Directions for this task
Exactly the lines from the first line of the records to the line holding "(528, 416) = (238, 233): blue" should be duplicated, and nothing more; pictures stay out.

Source data
----------

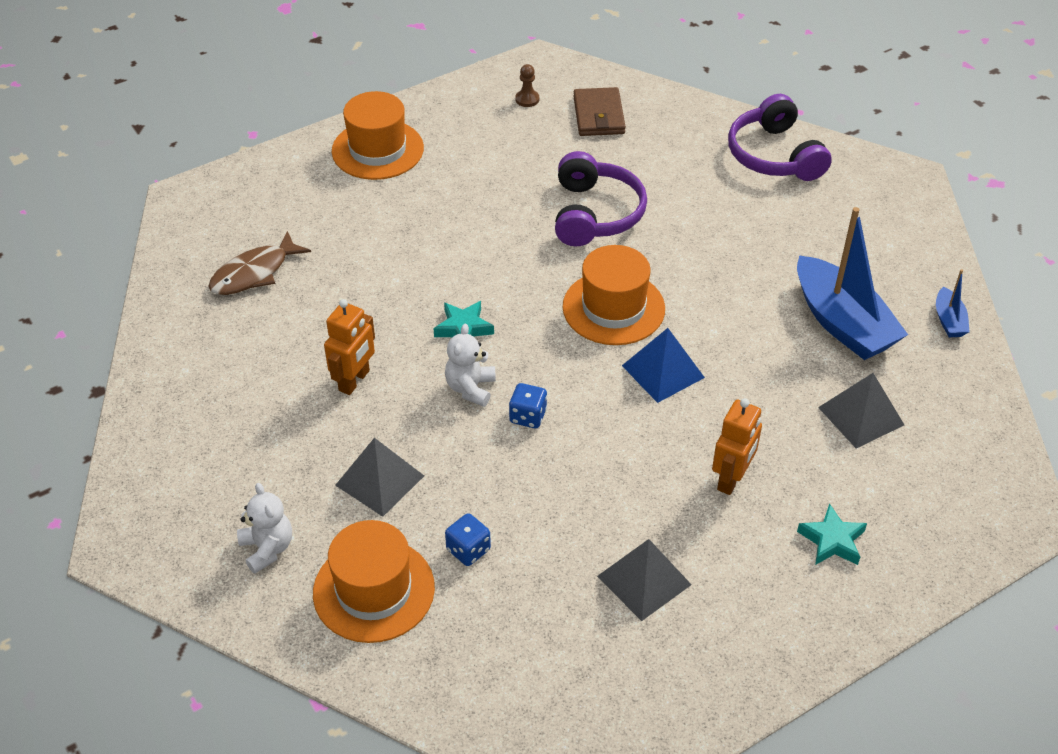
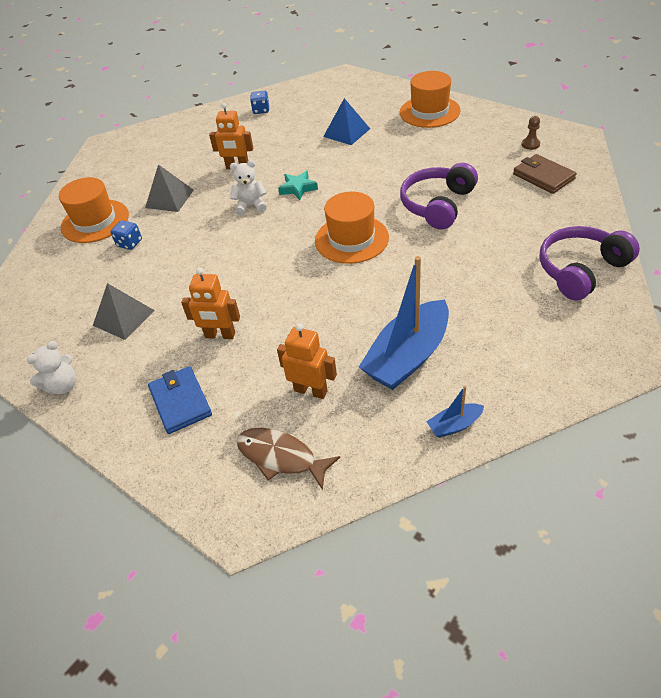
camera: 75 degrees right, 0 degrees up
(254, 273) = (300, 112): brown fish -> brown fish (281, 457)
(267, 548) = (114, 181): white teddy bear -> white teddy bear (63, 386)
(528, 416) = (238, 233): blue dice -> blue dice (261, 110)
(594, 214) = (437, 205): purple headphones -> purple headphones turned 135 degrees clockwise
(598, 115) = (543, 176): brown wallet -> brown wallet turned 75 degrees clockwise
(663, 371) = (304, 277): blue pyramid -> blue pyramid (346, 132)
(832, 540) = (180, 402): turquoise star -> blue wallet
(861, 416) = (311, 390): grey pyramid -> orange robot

----------

Task answer
camera: 75 degrees right, 0 degrees up
(254, 273) = (300, 112): brown fish -> brown fish (281, 457)
(267, 548) = (114, 181): white teddy bear -> white teddy bear (63, 386)
(528, 416) = (238, 233): blue dice -> blue dice (261, 110)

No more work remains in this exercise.